*Change detection outputs*.

• • • • •

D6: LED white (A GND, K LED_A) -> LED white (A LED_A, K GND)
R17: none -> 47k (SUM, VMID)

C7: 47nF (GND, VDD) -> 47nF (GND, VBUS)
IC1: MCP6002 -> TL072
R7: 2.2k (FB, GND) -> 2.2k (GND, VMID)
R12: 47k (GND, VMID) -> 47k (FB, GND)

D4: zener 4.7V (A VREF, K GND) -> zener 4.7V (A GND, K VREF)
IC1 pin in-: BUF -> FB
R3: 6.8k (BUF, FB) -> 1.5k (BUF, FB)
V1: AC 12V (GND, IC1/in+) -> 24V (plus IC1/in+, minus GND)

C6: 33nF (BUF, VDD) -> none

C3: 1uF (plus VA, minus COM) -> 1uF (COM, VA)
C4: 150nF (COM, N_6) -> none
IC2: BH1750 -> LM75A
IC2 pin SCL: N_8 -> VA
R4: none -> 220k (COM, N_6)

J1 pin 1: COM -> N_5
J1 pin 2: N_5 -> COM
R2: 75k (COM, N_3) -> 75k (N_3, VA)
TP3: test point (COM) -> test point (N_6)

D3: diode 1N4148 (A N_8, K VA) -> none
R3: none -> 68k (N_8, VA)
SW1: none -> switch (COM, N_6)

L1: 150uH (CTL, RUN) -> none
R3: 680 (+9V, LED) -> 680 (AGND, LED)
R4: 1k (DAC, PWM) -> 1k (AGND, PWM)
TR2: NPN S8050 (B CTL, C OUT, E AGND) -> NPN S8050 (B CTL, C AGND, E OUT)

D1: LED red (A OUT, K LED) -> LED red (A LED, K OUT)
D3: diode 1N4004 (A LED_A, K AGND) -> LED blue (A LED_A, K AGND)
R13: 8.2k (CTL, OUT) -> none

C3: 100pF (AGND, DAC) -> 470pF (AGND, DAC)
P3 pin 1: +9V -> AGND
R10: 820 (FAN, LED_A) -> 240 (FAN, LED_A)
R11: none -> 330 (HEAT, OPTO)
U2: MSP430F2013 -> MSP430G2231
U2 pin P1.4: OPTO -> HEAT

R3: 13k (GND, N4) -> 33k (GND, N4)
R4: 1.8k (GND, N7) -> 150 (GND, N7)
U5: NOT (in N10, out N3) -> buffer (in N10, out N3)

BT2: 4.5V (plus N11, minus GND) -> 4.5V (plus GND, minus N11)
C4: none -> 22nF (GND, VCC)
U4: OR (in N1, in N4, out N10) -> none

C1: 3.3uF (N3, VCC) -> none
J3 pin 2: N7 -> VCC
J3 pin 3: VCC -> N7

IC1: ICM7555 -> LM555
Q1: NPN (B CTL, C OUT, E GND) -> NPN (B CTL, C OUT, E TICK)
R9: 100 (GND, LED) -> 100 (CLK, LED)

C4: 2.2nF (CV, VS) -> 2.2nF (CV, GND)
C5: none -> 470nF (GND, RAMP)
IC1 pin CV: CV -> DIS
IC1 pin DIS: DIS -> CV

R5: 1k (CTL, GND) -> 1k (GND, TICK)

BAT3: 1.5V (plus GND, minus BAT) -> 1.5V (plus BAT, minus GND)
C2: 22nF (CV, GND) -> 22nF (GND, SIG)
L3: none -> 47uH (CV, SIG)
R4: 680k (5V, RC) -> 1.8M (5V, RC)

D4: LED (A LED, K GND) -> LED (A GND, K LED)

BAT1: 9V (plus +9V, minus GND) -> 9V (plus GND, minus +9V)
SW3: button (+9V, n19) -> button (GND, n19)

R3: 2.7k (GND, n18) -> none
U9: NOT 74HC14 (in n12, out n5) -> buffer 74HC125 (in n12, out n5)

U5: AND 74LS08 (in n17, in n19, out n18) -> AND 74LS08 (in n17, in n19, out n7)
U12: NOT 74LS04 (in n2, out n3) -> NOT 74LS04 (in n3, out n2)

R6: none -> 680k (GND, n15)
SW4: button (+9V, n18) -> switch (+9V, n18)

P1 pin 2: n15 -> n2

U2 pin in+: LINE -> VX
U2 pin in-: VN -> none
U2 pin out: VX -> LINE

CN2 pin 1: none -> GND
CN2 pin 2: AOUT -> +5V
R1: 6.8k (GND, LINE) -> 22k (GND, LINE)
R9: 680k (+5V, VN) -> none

• • • • •

*Exercise objective*. Write out only the lines that run from the line containing "IC1 pin in-: BUF -> FB" through the line containing "C4: 2.2nF (CV, VS) -> 2.2nF (CV, GND)", both included, exactly as they appear above.

*Task result*.
IC1 pin in-: BUF -> FB
R3: 6.8k (BUF, FB) -> 1.5k (BUF, FB)
V1: AC 12V (GND, IC1/in+) -> 24V (plus IC1/in+, minus GND)

C6: 33nF (BUF, VDD) -> none

C3: 1uF (plus VA, minus COM) -> 1uF (COM, VA)
C4: 150nF (COM, N_6) -> none
IC2: BH1750 -> LM75A
IC2 pin SCL: N_8 -> VA
R4: none -> 220k (COM, N_6)

J1 pin 1: COM -> N_5
J1 pin 2: N_5 -> COM
R2: 75k (COM, N_3) -> 75k (N_3, VA)
TP3: test point (COM) -> test point (N_6)

D3: diode 1N4148 (A N_8, K VA) -> none
R3: none -> 68k (N_8, VA)
SW1: none -> switch (COM, N_6)

L1: 150uH (CTL, RUN) -> none
R3: 680 (+9V, LED) -> 680 (AGND, LED)
R4: 1k (DAC, PWM) -> 1k (AGND, PWM)
TR2: NPN S8050 (B CTL, C OUT, E AGND) -> NPN S8050 (B CTL, C AGND, E OUT)

D1: LED red (A OUT, K LED) -> LED red (A LED, K OUT)
D3: diode 1N4004 (A LED_A, K AGND) -> LED blue (A LED_A, K AGND)
R13: 8.2k (CTL, OUT) -> none

C3: 100pF (AGND, DAC) -> 470pF (AGND, DAC)
P3 pin 1: +9V -> AGND
R10: 820 (FAN, LED_A) -> 240 (FAN, LED_A)
R11: none -> 330 (HEAT, OPTO)
U2: MSP430F2013 -> MSP430G2231
U2 pin P1.4: OPTO -> HEAT

R3: 13k (GND, N4) -> 33k (GND, N4)
R4: 1.8k (GND, N7) -> 150 (GND, N7)
U5: NOT (in N10, out N3) -> buffer (in N10, out N3)

BT2: 4.5V (plus N11, minus GND) -> 4.5V (plus GND, minus N11)
C4: none -> 22nF (GND, VCC)
U4: OR (in N1, in N4, out N10) -> none

C1: 3.3uF (N3, VCC) -> none
J3 pin 2: N7 -> VCC
J3 pin 3: VCC -> N7

IC1: ICM7555 -> LM555
Q1: NPN (B CTL, C OUT, E GND) -> NPN (B CTL, C OUT, E TICK)
R9: 100 (GND, LED) -> 100 (CLK, LED)

C4: 2.2nF (CV, VS) -> 2.2nF (CV, GND)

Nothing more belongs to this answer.